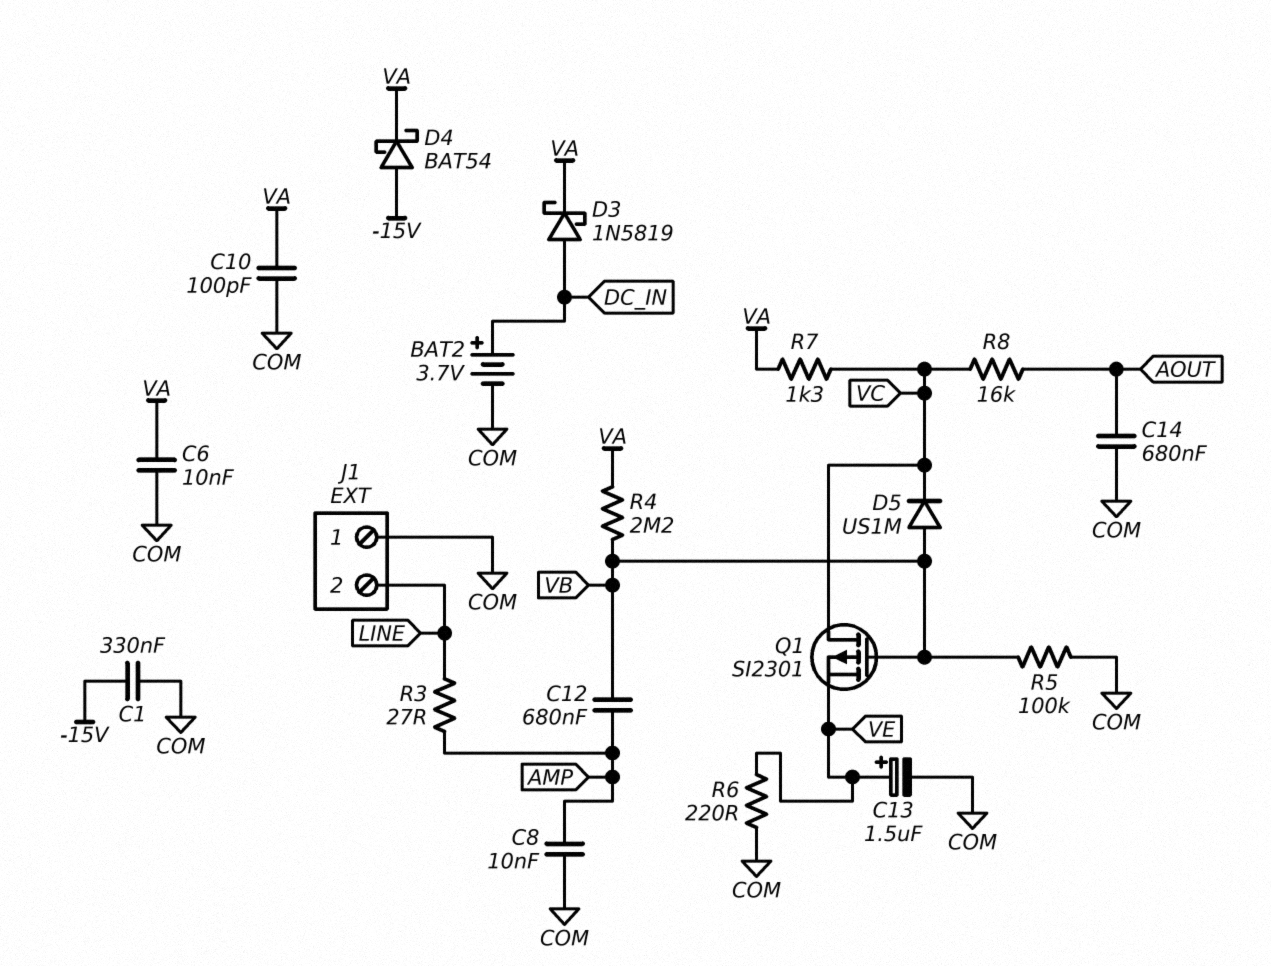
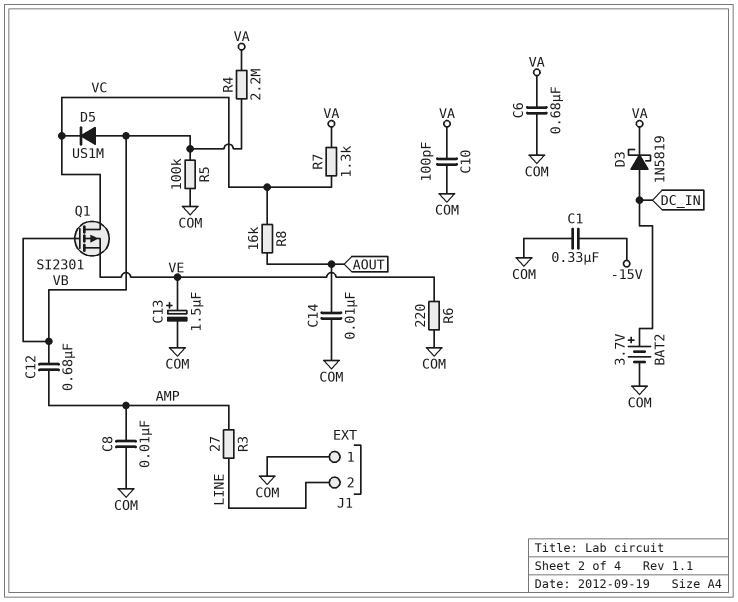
C6: 10nF (COM, VA) -> 680nF (COM, VA)
C14: 680nF (AOUT, COM) -> 10nF (AOUT, COM)
D4: schottky BAT54 (A -15V, K VA) -> none

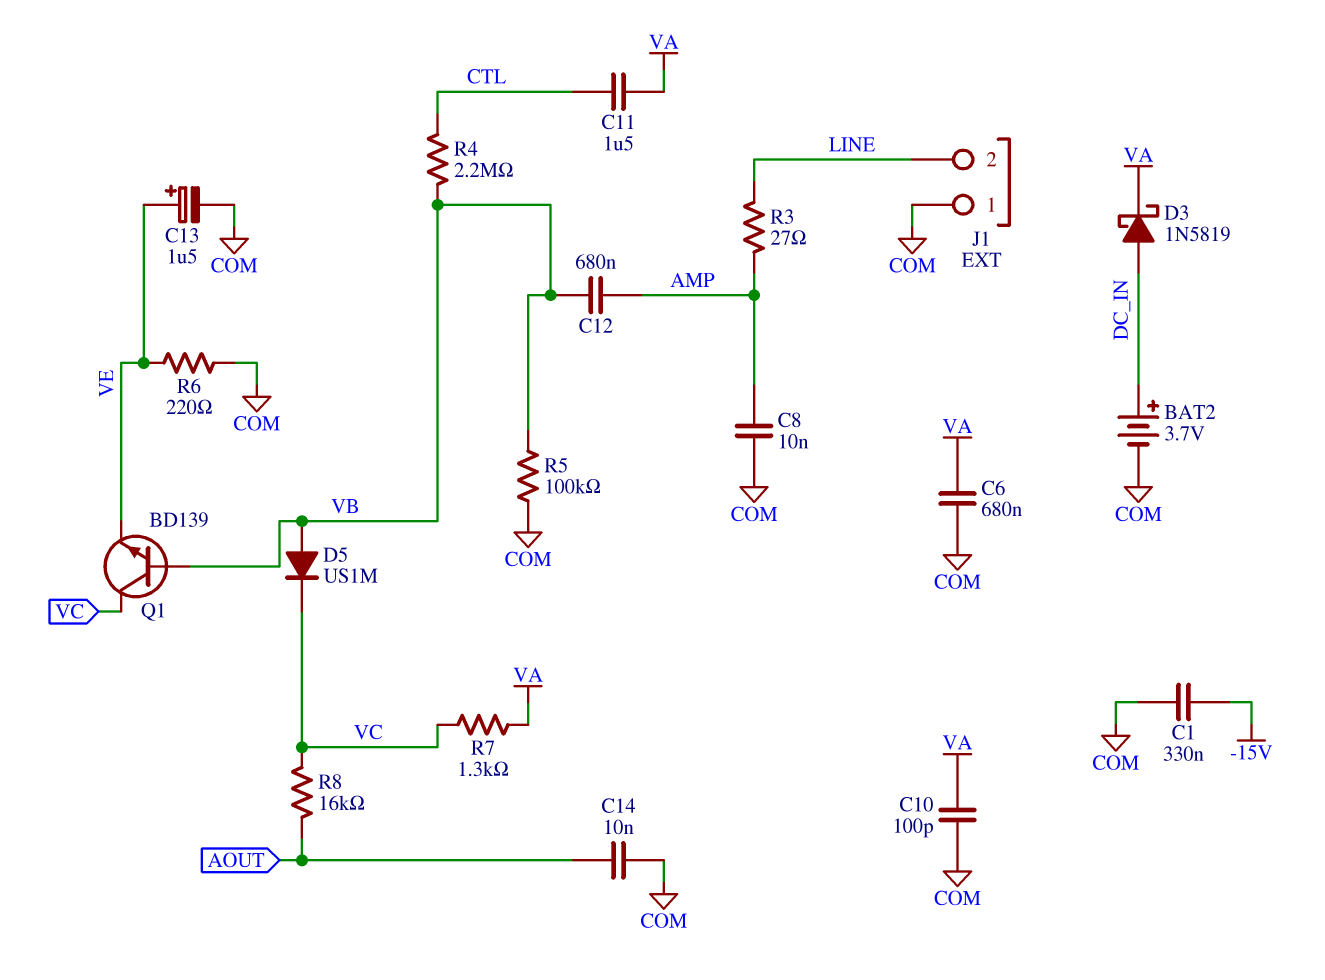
C11: none -> 1.5uF (CTL, VA)
Q1: PMOS SI2301 (G VB, D VC, S VE) -> NPN BD139 (B VB, C VC, E VE)
R4: 2.2M (VA, VB) -> 2.2M (CTL, VB)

++++++++

• Task description
Transcribe the preceding listing in its entirety and with exact wording, leaving out pictures.

• Answer to this task
C6: 10nF (COM, VA) -> 680nF (COM, VA)
C14: 680nF (AOUT, COM) -> 10nF (AOUT, COM)
D4: schottky BAT54 (A -15V, K VA) -> none

C11: none -> 1.5uF (CTL, VA)
Q1: PMOS SI2301 (G VB, D VC, S VE) -> NPN BD139 (B VB, C VC, E VE)
R4: 2.2M (VA, VB) -> 2.2M (CTL, VB)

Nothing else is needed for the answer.